▶ WHAT YOU WILL DO
Only the pictures should be dropped; every line of the data must come back exactly as written.

▶ EXERCISE DATA
----------

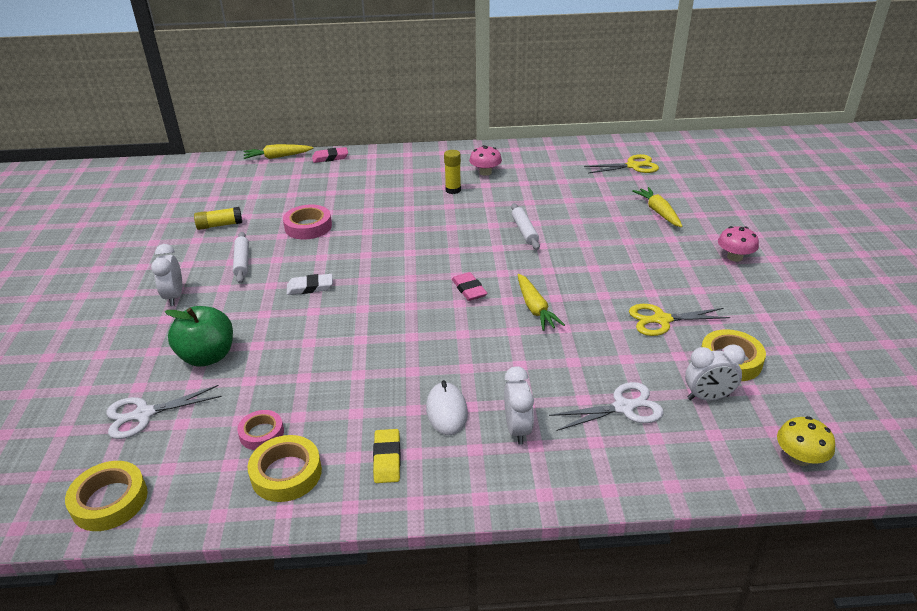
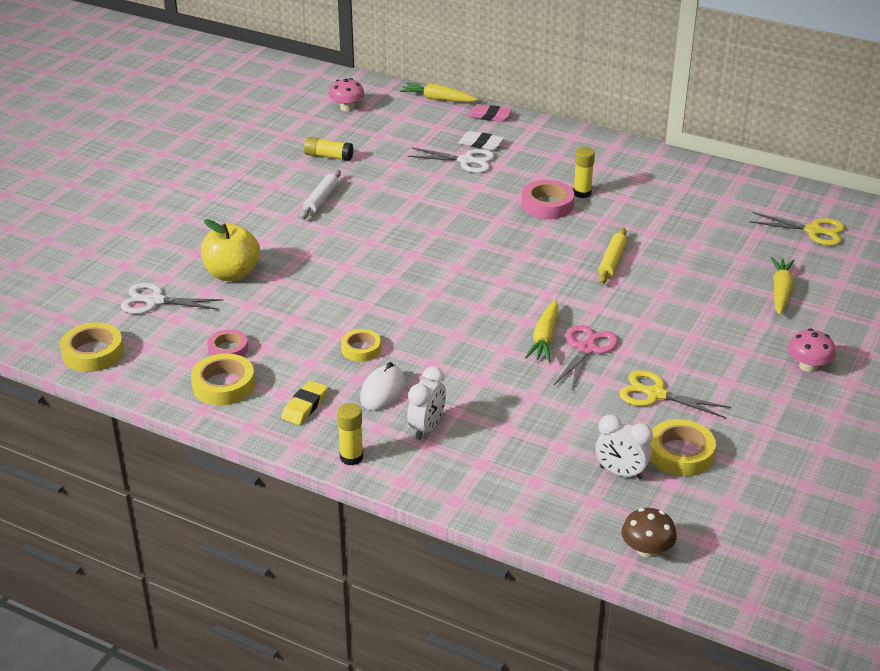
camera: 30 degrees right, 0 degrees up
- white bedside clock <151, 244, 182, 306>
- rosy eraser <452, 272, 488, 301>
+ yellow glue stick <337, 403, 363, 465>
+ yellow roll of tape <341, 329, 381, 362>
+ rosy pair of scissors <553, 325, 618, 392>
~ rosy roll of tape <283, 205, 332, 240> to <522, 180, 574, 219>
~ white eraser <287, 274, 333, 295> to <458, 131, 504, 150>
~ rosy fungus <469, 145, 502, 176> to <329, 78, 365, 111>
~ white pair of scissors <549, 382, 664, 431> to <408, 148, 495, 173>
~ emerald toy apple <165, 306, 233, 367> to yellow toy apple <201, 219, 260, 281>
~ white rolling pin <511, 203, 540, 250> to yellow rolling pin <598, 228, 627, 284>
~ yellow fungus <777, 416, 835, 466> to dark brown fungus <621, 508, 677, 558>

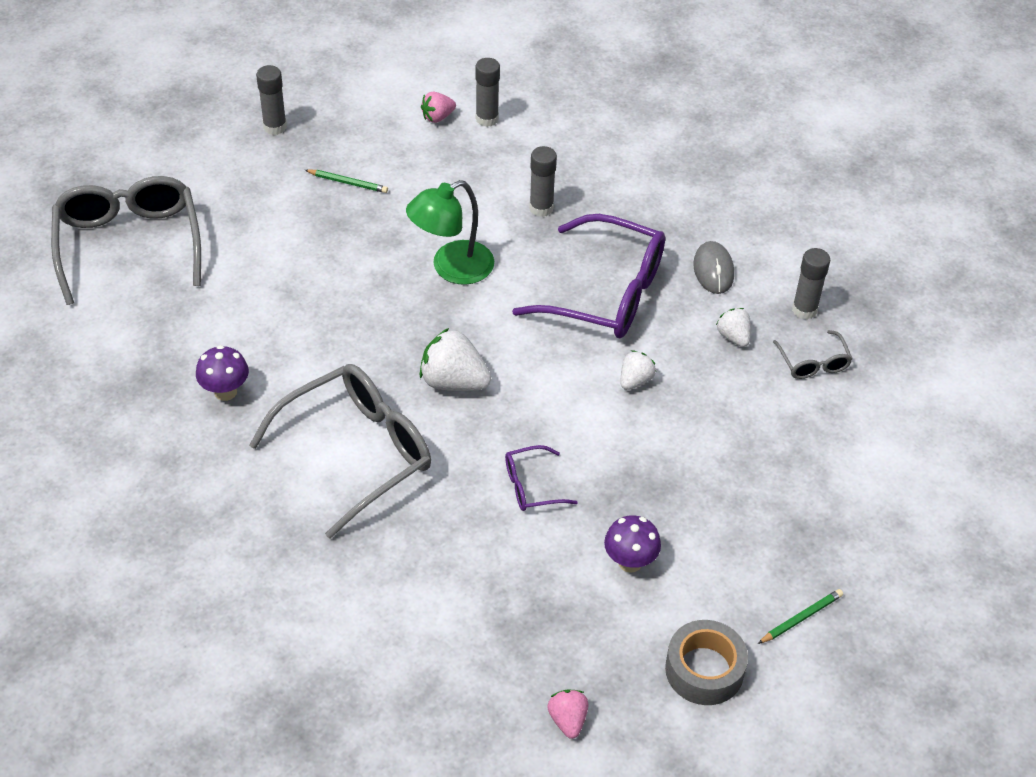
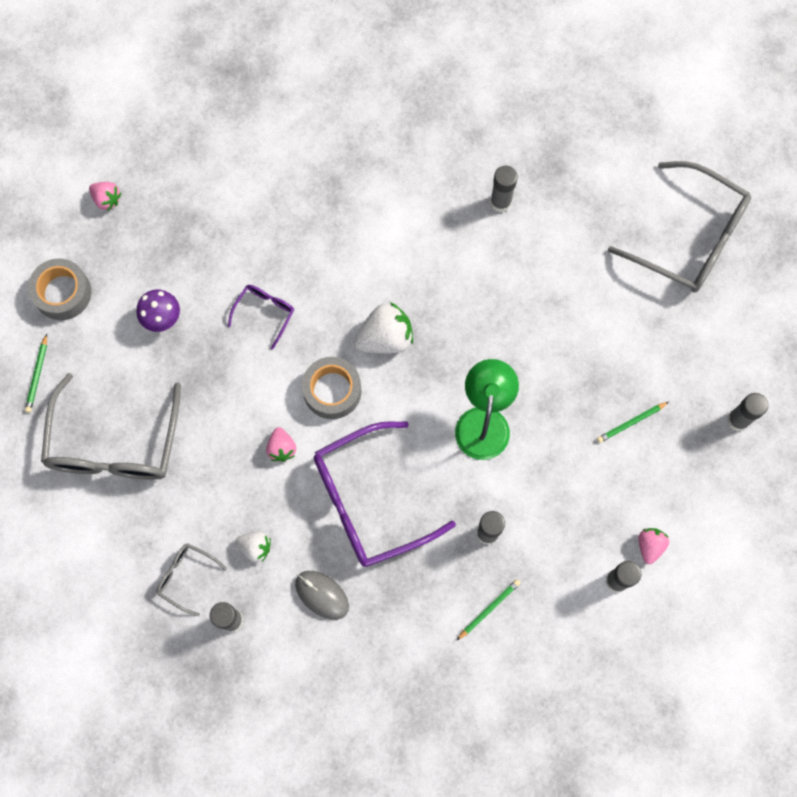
camera: 135 degrees right, 25 degrees up
+ gray roll of tape <302, 357, 361, 419>
+ emerald pencil <457, 579, 520, 640>
~ gray eyeglasses <249, 364, 431, 539> to <41, 373, 181, 480>
~ royal purple fungus <196, 345, 249, 401> to gray glue stick <490, 166, 518, 212>
~ white strawberry <621, 350, 656, 390> to rosy strawberry <266, 427, 296, 462>

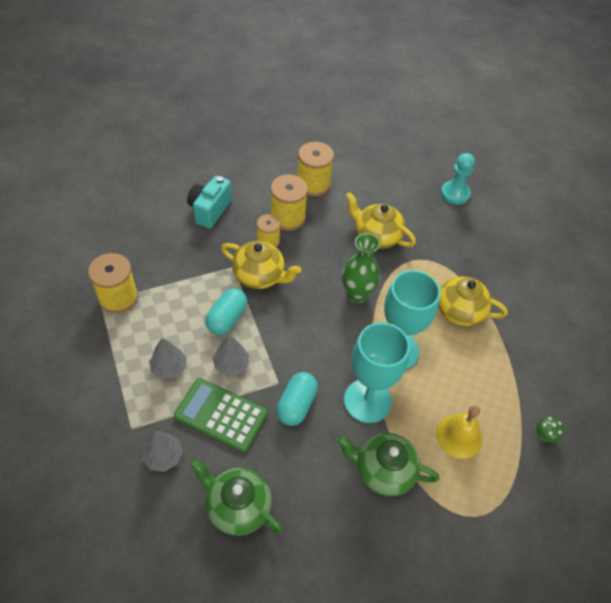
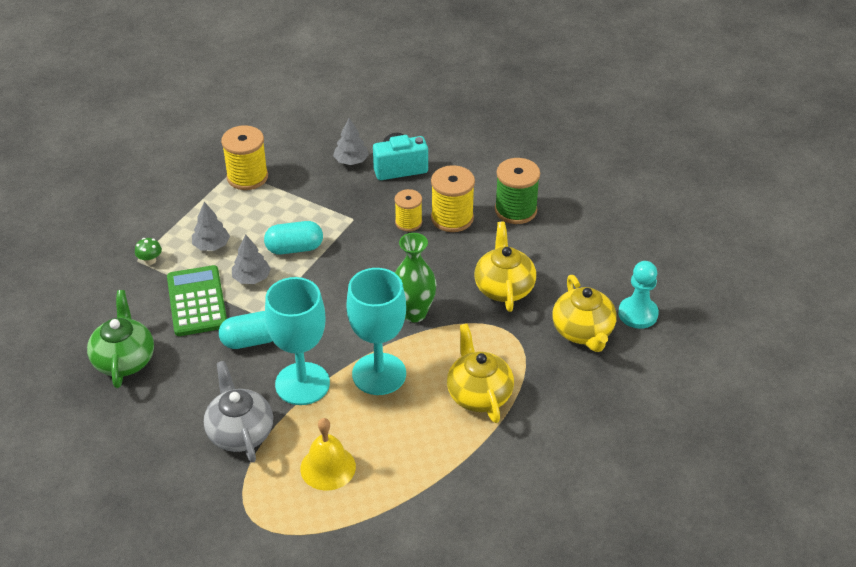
camera: 55 degrees right, 10 degrees down
~ gray tree <142, 431, 183, 472> to <333, 118, 369, 165>
~ yellow china teapot <221, 241, 301, 289> to <552, 275, 617, 352>
~ emerald fungus <536, 417, 564, 443> to <135, 238, 162, 265>
~ yellow spool <298, 142, 334, 196> to emerald spool <495, 158, 540, 224>
~ emerald china teapot <337, 433, 439, 496> to gray china teapot <204, 361, 273, 463>

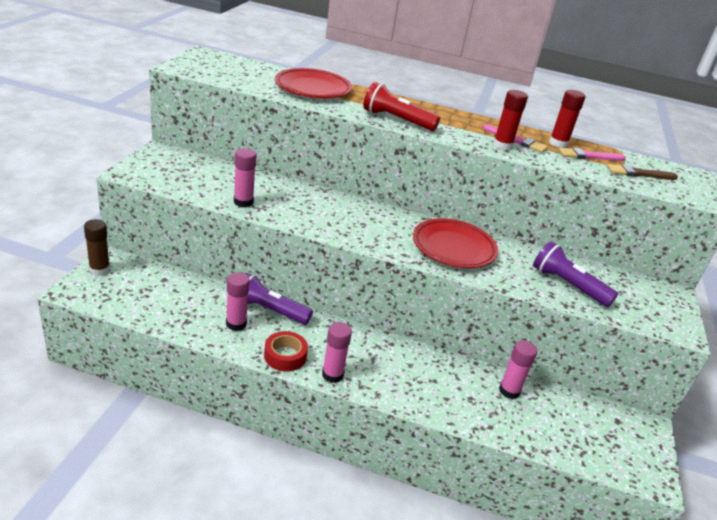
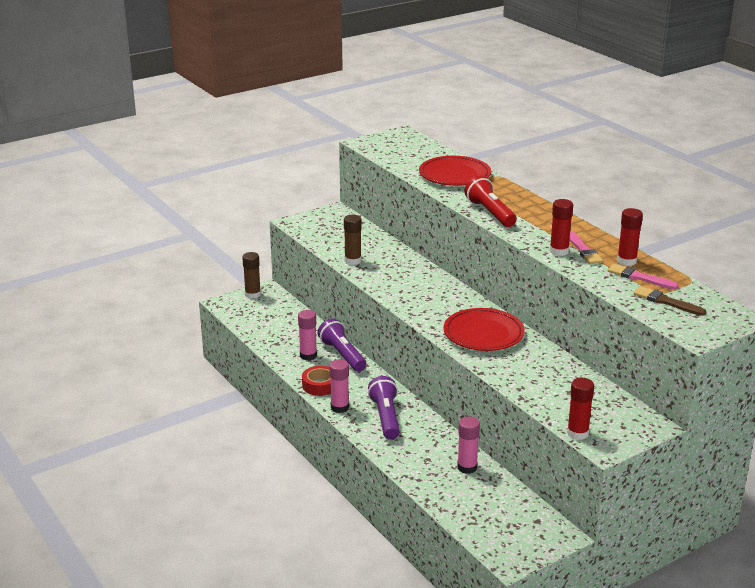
camera: 45 degrees right, 5 degrees down
+ red glue stick <567, 378, 594, 440>
~ royal purple pocket torch <533, 241, 618, 307> to <368, 376, 400, 440>
~ rosy glue stick <234, 148, 257, 207> to dark brown glue stick <344, 215, 362, 265>

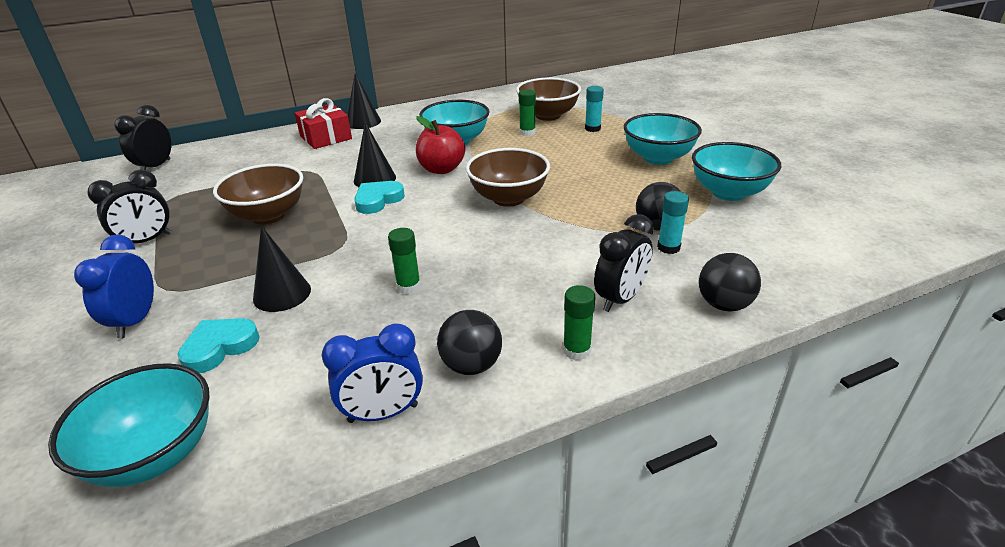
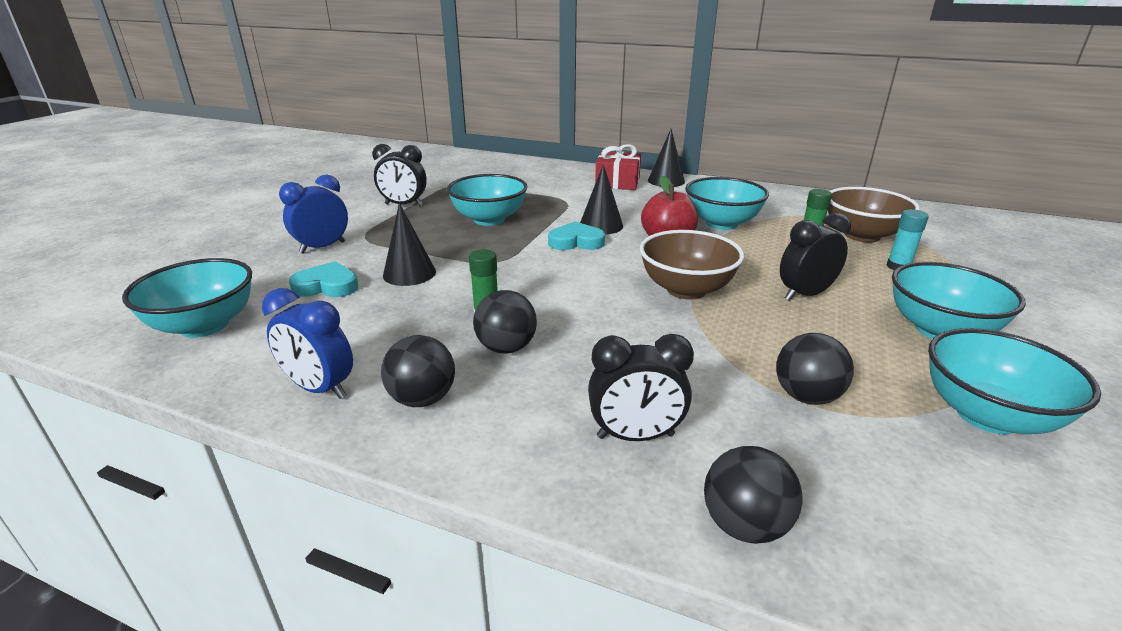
camera: 45 degrees right, 5 degrees down
- emerald glue stick <563, 285, 595, 361>
- turquoise glue stick <657, 191, 689, 254>
+ black play ball <473, 290, 537, 354>
~ black bedside clock <114, 105, 171, 170> to <780, 213, 851, 301>
~ dark brown deep dish <213, 164, 303, 224> to turquoise deep dish <447, 174, 527, 226>

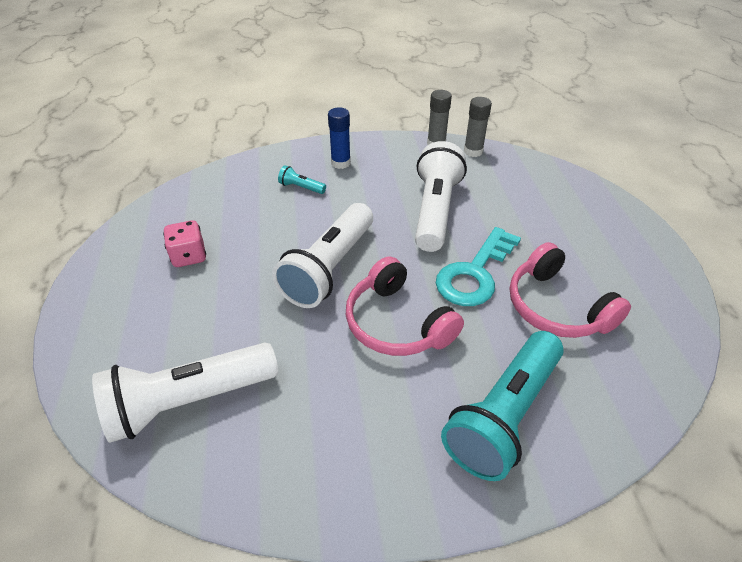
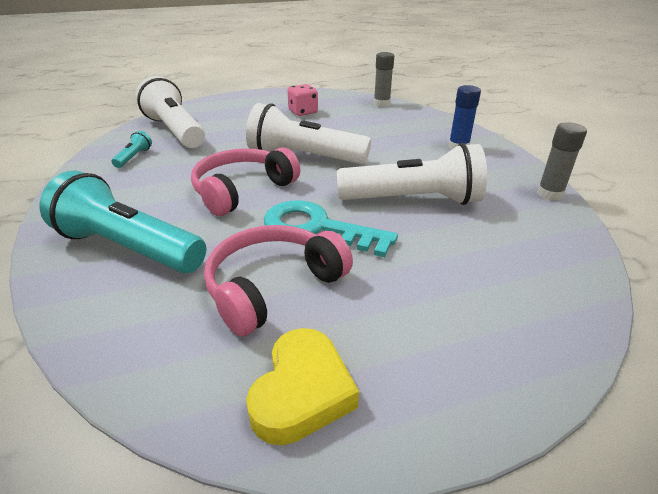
camera: 80 degrees right, 10 degrees down
+ yellow love heart <246, 328, 359, 445>
~ turquoise pocket torch <278, 165, 326, 194> to <111, 131, 152, 168>
~ gray glue stick <464, 97, 492, 157> to <374, 52, 394, 107>

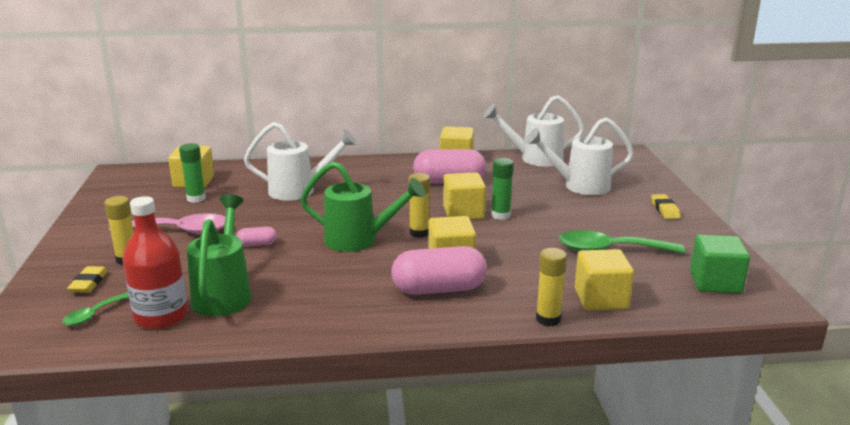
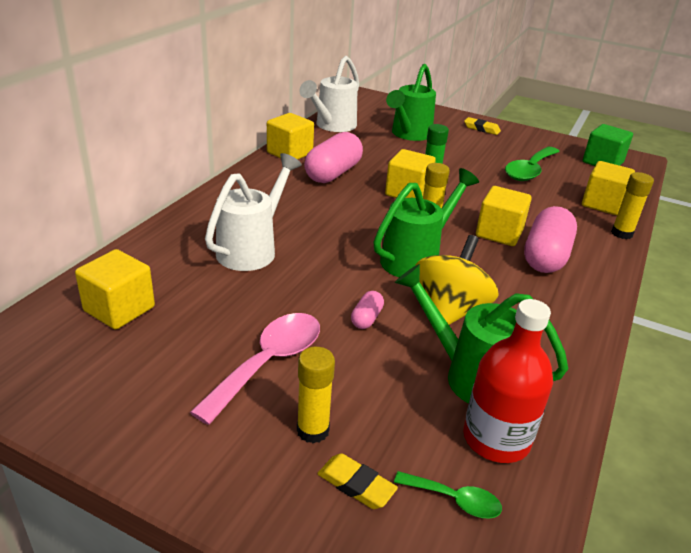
camera: 60 degrees left, 10 degrees up
- emerald glue stick <179, 143, 206, 203>
+ yellow whirligig <415, 235, 499, 325>
~ white sprinkling can <525, 117, 634, 195> to emerald sprinkling can <386, 64, 436, 141>
~ emerald tablespoon <62, 292, 129, 326> = <394, 471, 502, 519> 45 degrees counterclockwise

----------

▶ RESPONSE
camera: 30 degrees right, 0 degrees up
- white bedside clock <151, 244, 182, 306>
- rosy eraser <452, 272, 488, 301>
+ yellow glue stick <337, 403, 363, 465>
+ yellow roll of tape <341, 329, 381, 362>
+ rosy pair of scissors <553, 325, 618, 392>
~ rosy roll of tape <283, 205, 332, 240> to <522, 180, 574, 219>
~ white eraser <287, 274, 333, 295> to <458, 131, 504, 150>
~ rosy fungus <469, 145, 502, 176> to <329, 78, 365, 111>
~ white pair of scissors <549, 382, 664, 431> to <408, 148, 495, 173>
~ emerald toy apple <165, 306, 233, 367> to yellow toy apple <201, 219, 260, 281>
~ white rolling pin <511, 203, 540, 250> to yellow rolling pin <598, 228, 627, 284>
~ yellow fungus <777, 416, 835, 466> to dark brown fungus <621, 508, 677, 558>

camera: 135 degrees right, 25 degrees up
+ gray roll of tape <302, 357, 361, 419>
+ emerald pencil <457, 579, 520, 640>
~ gray eyeglasses <249, 364, 431, 539> to <41, 373, 181, 480>
~ royal purple fungus <196, 345, 249, 401> to gray glue stick <490, 166, 518, 212>
~ white strawberry <621, 350, 656, 390> to rosy strawberry <266, 427, 296, 462>

camera: 55 degrees right, 10 degrees down
~ gray tree <142, 431, 183, 472> to <333, 118, 369, 165>
~ yellow china teapot <221, 241, 301, 289> to <552, 275, 617, 352>
~ emerald fungus <536, 417, 564, 443> to <135, 238, 162, 265>
~ yellow spool <298, 142, 334, 196> to emerald spool <495, 158, 540, 224>
~ emerald china teapot <337, 433, 439, 496> to gray china teapot <204, 361, 273, 463>

camera: 45 degrees right, 5 degrees down
+ red glue stick <567, 378, 594, 440>
~ royal purple pocket torch <533, 241, 618, 307> to <368, 376, 400, 440>
~ rosy glue stick <234, 148, 257, 207> to dark brown glue stick <344, 215, 362, 265>

camera: 45 degrees right, 5 degrees down
- emerald glue stick <563, 285, 595, 361>
- turquoise glue stick <657, 191, 689, 254>
+ black play ball <473, 290, 537, 354>
~ black bedside clock <114, 105, 171, 170> to <780, 213, 851, 301>
~ dark brown deep dish <213, 164, 303, 224> to turquoise deep dish <447, 174, 527, 226>

camera: 80 degrees right, 10 degrees down
+ yellow love heart <246, 328, 359, 445>
~ turquoise pocket torch <278, 165, 326, 194> to <111, 131, 152, 168>
~ gray glue stick <464, 97, 492, 157> to <374, 52, 394, 107>

camera: 60 degrees left, 10 degrees up
- emerald glue stick <179, 143, 206, 203>
+ yellow whirligig <415, 235, 499, 325>
~ white sprinkling can <525, 117, 634, 195> to emerald sprinkling can <386, 64, 436, 141>
~ emerald tablespoon <62, 292, 129, 326> = <394, 471, 502, 519> 45 degrees counterclockwise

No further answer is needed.